◆ INSTRUCTIONS FOR THE TASK:
Include in the output the line containing "camera: 75 degrees left, 15 degrees down" and each subsequent line of the records, through the end, transcribed exactly. Add nothing else.

[Colored object listings]

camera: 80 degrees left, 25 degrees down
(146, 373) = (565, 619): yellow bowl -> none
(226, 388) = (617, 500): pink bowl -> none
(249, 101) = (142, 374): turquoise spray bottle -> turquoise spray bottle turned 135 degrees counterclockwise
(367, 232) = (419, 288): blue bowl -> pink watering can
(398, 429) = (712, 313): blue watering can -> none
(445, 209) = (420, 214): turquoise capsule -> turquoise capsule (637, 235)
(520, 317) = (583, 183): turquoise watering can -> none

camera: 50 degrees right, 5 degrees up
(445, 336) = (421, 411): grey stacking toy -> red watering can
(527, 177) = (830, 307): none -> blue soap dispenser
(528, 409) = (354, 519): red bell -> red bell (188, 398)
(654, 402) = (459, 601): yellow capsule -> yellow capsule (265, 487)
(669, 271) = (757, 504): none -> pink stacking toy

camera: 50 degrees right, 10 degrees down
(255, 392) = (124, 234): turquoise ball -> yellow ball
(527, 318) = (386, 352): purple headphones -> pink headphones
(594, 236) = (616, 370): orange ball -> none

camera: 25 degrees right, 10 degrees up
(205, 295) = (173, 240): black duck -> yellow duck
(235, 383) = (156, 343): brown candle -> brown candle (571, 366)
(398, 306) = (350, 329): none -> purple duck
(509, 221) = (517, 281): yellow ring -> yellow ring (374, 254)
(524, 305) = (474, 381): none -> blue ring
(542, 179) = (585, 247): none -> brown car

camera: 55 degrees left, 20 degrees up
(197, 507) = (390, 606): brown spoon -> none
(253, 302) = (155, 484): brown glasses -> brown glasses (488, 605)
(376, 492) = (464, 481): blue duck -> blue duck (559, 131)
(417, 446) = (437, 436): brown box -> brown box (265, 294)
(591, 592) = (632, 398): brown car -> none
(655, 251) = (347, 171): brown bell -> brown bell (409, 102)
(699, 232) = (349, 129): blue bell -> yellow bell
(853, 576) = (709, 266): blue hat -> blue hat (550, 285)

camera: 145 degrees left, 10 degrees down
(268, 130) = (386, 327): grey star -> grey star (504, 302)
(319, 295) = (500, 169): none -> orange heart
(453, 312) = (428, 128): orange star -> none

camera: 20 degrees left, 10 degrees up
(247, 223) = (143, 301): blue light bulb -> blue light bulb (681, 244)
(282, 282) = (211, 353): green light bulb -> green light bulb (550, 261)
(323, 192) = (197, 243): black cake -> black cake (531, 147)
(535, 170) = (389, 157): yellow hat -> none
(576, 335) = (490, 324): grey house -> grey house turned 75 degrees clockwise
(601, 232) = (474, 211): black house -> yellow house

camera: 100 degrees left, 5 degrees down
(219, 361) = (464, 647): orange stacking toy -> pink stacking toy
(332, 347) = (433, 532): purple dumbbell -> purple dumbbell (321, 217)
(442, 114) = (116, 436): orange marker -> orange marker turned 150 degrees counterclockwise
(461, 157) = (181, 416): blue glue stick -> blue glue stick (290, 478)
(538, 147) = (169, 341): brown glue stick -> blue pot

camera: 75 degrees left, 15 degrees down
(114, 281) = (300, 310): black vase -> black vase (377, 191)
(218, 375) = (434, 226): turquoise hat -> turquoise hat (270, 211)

◆ RESULT OF THIS EXERCISE:
camera: 75 degrees left, 15 degrees down
(114, 281) = (300, 310): black vase -> black vase (377, 191)
(218, 375) = (434, 226): turquoise hat -> turquoise hat (270, 211)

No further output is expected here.